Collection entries
· · · · ·
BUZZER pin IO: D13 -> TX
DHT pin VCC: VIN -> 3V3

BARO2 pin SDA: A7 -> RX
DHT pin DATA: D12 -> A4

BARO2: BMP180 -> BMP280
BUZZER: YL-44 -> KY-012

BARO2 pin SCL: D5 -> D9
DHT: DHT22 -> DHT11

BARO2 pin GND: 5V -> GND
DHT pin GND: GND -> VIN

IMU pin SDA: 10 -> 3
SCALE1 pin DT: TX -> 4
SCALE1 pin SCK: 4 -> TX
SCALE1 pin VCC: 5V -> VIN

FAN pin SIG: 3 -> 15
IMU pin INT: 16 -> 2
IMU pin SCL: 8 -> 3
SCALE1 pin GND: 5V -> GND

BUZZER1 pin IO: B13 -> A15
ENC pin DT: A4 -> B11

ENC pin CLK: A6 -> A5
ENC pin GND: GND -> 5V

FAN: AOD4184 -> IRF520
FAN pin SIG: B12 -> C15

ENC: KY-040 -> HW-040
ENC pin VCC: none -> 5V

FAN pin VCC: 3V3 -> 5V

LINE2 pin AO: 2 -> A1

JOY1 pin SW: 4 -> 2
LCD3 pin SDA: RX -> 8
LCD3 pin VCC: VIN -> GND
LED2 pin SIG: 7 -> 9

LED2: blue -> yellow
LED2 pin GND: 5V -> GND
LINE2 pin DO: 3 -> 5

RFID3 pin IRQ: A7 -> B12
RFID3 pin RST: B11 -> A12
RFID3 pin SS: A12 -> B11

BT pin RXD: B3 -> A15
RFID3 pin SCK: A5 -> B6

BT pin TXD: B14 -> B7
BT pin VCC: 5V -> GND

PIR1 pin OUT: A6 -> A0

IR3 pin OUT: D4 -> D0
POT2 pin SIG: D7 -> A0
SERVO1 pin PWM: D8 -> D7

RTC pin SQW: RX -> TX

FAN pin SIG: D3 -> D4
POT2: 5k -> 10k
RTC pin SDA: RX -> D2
· · · · ·
Exercise aim -
Write every entry out again. Leave each one exactly as it is.

Expected output -
BUZZER pin IO: D13 -> TX
DHT pin VCC: VIN -> 3V3

BARO2 pin SDA: A7 -> RX
DHT pin DATA: D12 -> A4

BARO2: BMP180 -> BMP280
BUZZER: YL-44 -> KY-012

BARO2 pin SCL: D5 -> D9
DHT: DHT22 -> DHT11

BARO2 pin GND: 5V -> GND
DHT pin GND: GND -> VIN

IMU pin SDA: 10 -> 3
SCALE1 pin DT: TX -> 4
SCALE1 pin SCK: 4 -> TX
SCALE1 pin VCC: 5V -> VIN

FAN pin SIG: 3 -> 15
IMU pin INT: 16 -> 2
IMU pin SCL: 8 -> 3
SCALE1 pin GND: 5V -> GND

BUZZER1 pin IO: B13 -> A15
ENC pin DT: A4 -> B11

ENC pin CLK: A6 -> A5
ENC pin GND: GND -> 5V

FAN: AOD4184 -> IRF520
FAN pin SIG: B12 -> C15

ENC: KY-040 -> HW-040
ENC pin VCC: none -> 5V

FAN pin VCC: 3V3 -> 5V

LINE2 pin AO: 2 -> A1

JOY1 pin SW: 4 -> 2
LCD3 pin SDA: RX -> 8
LCD3 pin VCC: VIN -> GND
LED2 pin SIG: 7 -> 9

LED2: blue -> yellow
LED2 pin GND: 5V -> GND
LINE2 pin DO: 3 -> 5

RFID3 pin IRQ: A7 -> B12
RFID3 pin RST: B11 -> A12
RFID3 pin SS: A12 -> B11

BT pin RXD: B3 -> A15
RFID3 pin SCK: A5 -> B6

BT pin TXD: B14 -> B7
BT pin VCC: 5V -> GND

PIR1 pin OUT: A6 -> A0

IR3 pin OUT: D4 -> D0
POT2 pin SIG: D7 -> A0
SERVO1 pin PWM: D8 -> D7

RTC pin SQW: RX -> TX

FAN pin SIG: D3 -> D4
POT2: 5k -> 10k
RTC pin SDA: RX -> D2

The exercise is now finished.